**Recorded data**

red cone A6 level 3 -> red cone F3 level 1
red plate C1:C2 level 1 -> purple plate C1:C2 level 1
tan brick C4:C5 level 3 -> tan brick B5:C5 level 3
* * *
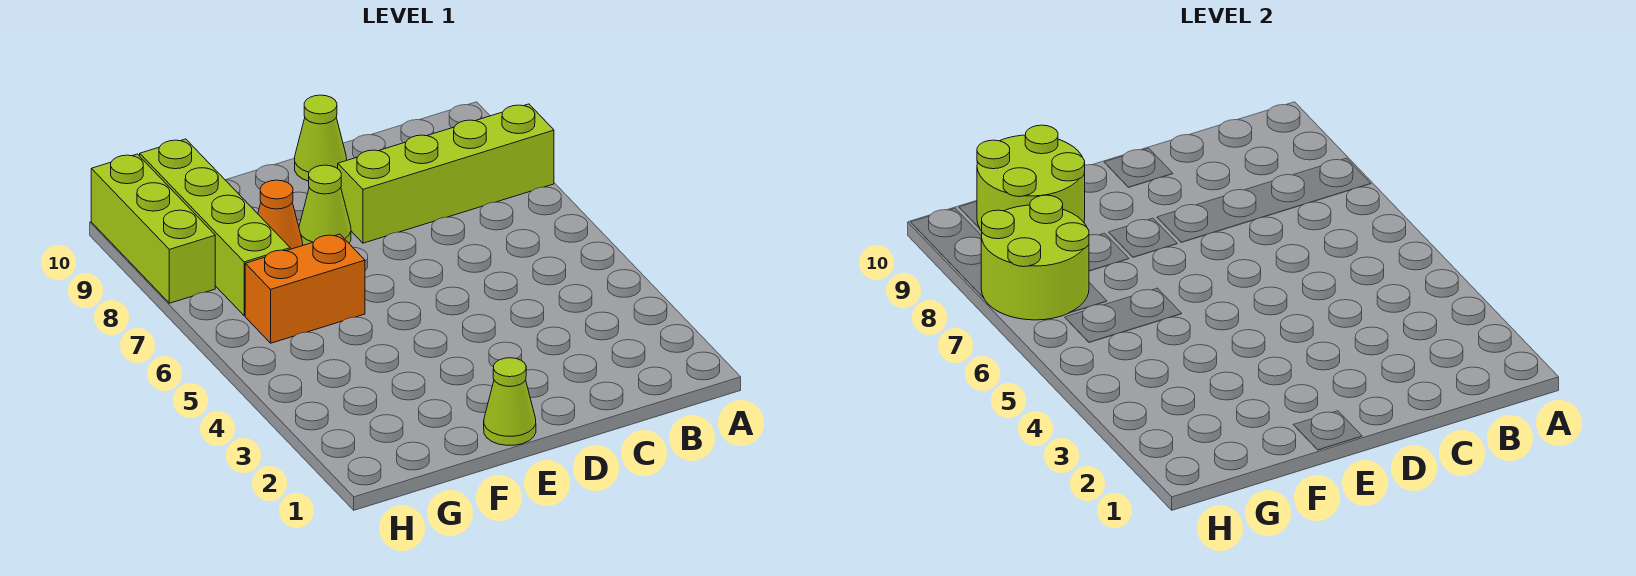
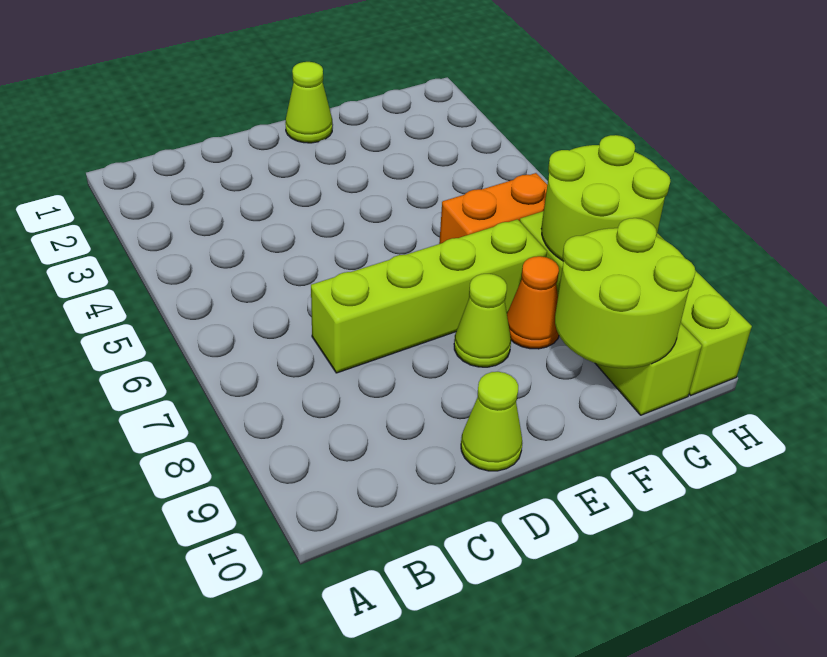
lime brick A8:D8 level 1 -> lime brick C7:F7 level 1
---
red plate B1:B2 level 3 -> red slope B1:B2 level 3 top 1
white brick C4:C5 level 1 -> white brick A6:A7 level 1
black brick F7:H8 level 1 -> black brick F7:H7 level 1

**Task brief**
Return only the lines between the one holding "red plate C1:C2" and the one holding "tan brick C4:C5", inclusive, exactly as they appear above.

**Answer to this problem**
red plate C1:C2 level 1 -> purple plate C1:C2 level 1
tan brick C4:C5 level 3 -> tan brick B5:C5 level 3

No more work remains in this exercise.